=== How to complete this task ===
I'd ask you to write out the lines below exactly, with no images.

Items from a data source:
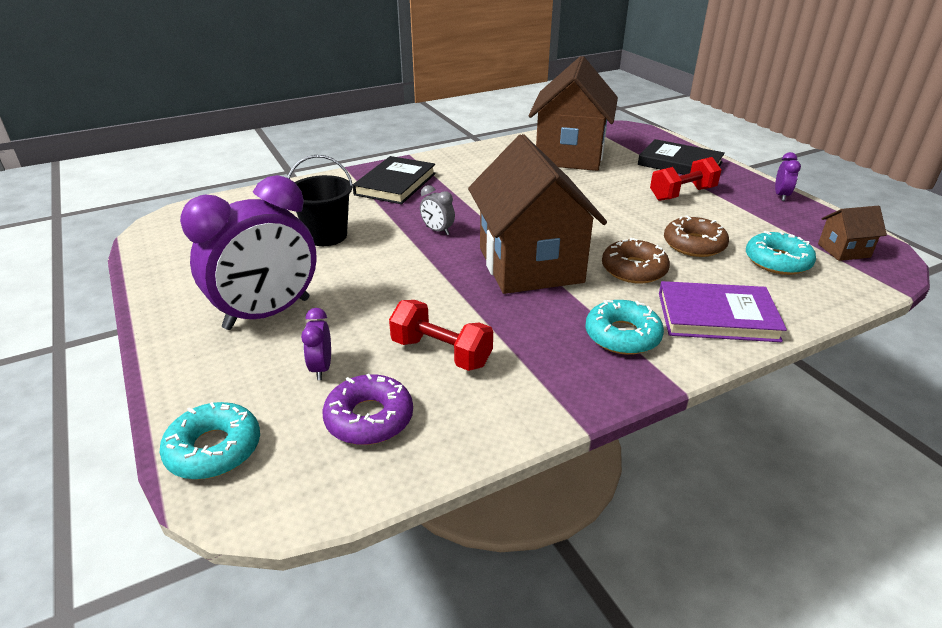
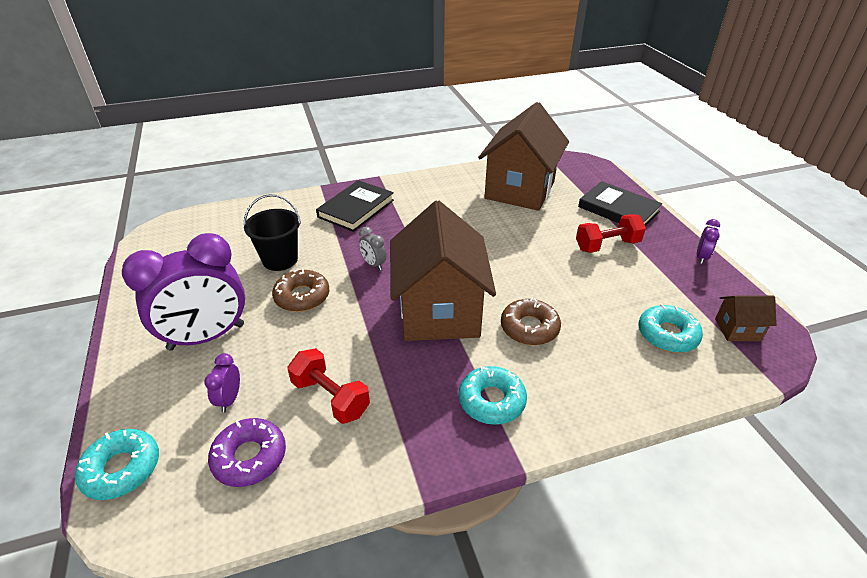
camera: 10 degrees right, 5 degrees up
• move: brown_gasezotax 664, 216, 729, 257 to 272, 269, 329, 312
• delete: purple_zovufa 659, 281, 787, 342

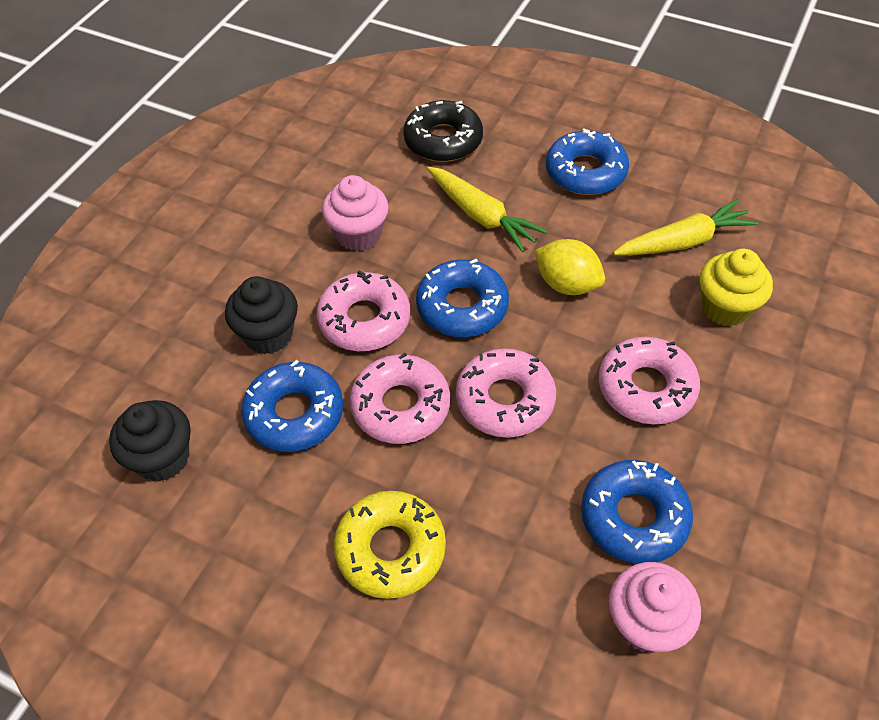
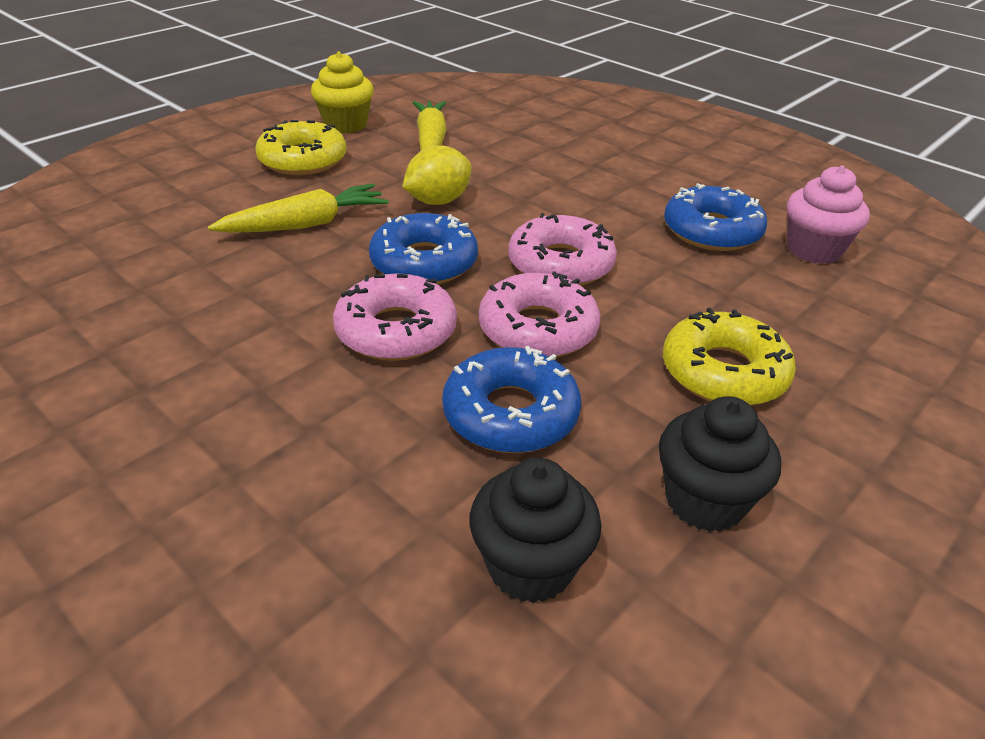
camera: 75 degrees left, 15 degrees down
• recolor: blue_gasezotax 546, 128, 629, 195 to yellow_gasezotax 255, 120, 347, 175
• move: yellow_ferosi 700, 249, 773, 327 to 311, 52, 374, 134
• move: black_ferosi 225, 276, 298, 354 to 659, 396, 781, 532
• delete: pink_ferosi 322, 175, 389, 251
• delete: black_gasezotax 403, 100, 483, 162
• delete: pink_gasezotax 599, 337, 700, 424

=== Solution for this exercise ===
camera: 10 degrees right, 5 degrees up
• move: brown_gasezotax 664, 216, 729, 257 to 272, 269, 329, 312
• delete: purple_zovufa 659, 281, 787, 342

camera: 75 degrees left, 15 degrees down
• recolor: blue_gasezotax 546, 128, 629, 195 to yellow_gasezotax 255, 120, 347, 175
• move: yellow_ferosi 700, 249, 773, 327 to 311, 52, 374, 134
• move: black_ferosi 225, 276, 298, 354 to 659, 396, 781, 532
• delete: pink_ferosi 322, 175, 389, 251
• delete: black_gasezotax 403, 100, 483, 162
• delete: pink_gasezotax 599, 337, 700, 424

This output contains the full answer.